Dataset records

----

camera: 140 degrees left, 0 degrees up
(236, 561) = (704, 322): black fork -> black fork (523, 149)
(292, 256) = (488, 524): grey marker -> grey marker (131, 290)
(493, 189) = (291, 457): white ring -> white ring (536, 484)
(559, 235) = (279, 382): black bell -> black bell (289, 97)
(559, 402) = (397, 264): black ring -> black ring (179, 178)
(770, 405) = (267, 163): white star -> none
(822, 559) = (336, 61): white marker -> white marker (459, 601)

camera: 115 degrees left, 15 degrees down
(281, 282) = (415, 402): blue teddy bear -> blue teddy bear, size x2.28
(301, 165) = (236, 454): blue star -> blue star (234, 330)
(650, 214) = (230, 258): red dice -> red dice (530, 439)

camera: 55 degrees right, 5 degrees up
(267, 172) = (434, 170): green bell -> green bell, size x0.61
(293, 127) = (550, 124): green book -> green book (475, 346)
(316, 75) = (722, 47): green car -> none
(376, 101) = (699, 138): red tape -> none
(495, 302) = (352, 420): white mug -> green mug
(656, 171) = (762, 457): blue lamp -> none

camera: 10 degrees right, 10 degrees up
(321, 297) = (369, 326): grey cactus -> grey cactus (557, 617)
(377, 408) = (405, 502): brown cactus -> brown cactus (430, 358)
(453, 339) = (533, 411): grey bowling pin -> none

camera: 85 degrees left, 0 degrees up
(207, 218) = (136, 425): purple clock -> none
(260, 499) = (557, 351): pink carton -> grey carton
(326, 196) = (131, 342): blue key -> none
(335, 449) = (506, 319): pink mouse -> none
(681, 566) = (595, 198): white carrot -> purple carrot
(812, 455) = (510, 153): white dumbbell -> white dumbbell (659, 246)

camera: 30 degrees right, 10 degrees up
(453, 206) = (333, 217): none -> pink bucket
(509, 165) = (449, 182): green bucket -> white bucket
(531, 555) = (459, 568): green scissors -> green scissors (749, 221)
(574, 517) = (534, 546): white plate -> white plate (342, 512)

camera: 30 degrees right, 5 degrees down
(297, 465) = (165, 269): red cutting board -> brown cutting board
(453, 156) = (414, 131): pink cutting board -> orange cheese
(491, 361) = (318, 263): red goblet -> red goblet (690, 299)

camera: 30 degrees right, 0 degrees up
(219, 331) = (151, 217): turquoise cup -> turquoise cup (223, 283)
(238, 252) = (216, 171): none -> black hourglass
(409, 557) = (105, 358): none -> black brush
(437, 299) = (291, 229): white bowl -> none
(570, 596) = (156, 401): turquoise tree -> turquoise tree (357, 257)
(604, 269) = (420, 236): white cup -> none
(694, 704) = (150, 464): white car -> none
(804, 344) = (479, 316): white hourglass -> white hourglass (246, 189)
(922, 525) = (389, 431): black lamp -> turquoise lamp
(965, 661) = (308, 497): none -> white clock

----

**TO DO:** Output exactly the line containing "camera: 30 degrees right, 10 degrees up" together with every line after it, ending at the final line of the entries.

**RESULT OF THE EXERCISE:**
camera: 30 degrees right, 10 degrees up
(453, 206) = (333, 217): none -> pink bucket
(509, 165) = (449, 182): green bucket -> white bucket
(531, 555) = (459, 568): green scissors -> green scissors (749, 221)
(574, 517) = (534, 546): white plate -> white plate (342, 512)

camera: 30 degrees right, 5 degrees down
(297, 465) = (165, 269): red cutting board -> brown cutting board
(453, 156) = (414, 131): pink cutting board -> orange cheese
(491, 361) = (318, 263): red goblet -> red goblet (690, 299)

camera: 30 degrees right, 0 degrees up
(219, 331) = (151, 217): turquoise cup -> turquoise cup (223, 283)
(238, 252) = (216, 171): none -> black hourglass
(409, 557) = (105, 358): none -> black brush
(437, 299) = (291, 229): white bowl -> none
(570, 596) = (156, 401): turquoise tree -> turquoise tree (357, 257)
(604, 269) = (420, 236): white cup -> none
(694, 704) = (150, 464): white car -> none
(804, 344) = (479, 316): white hourglass -> white hourglass (246, 189)
(922, 525) = (389, 431): black lamp -> turquoise lamp
(965, 661) = (308, 497): none -> white clock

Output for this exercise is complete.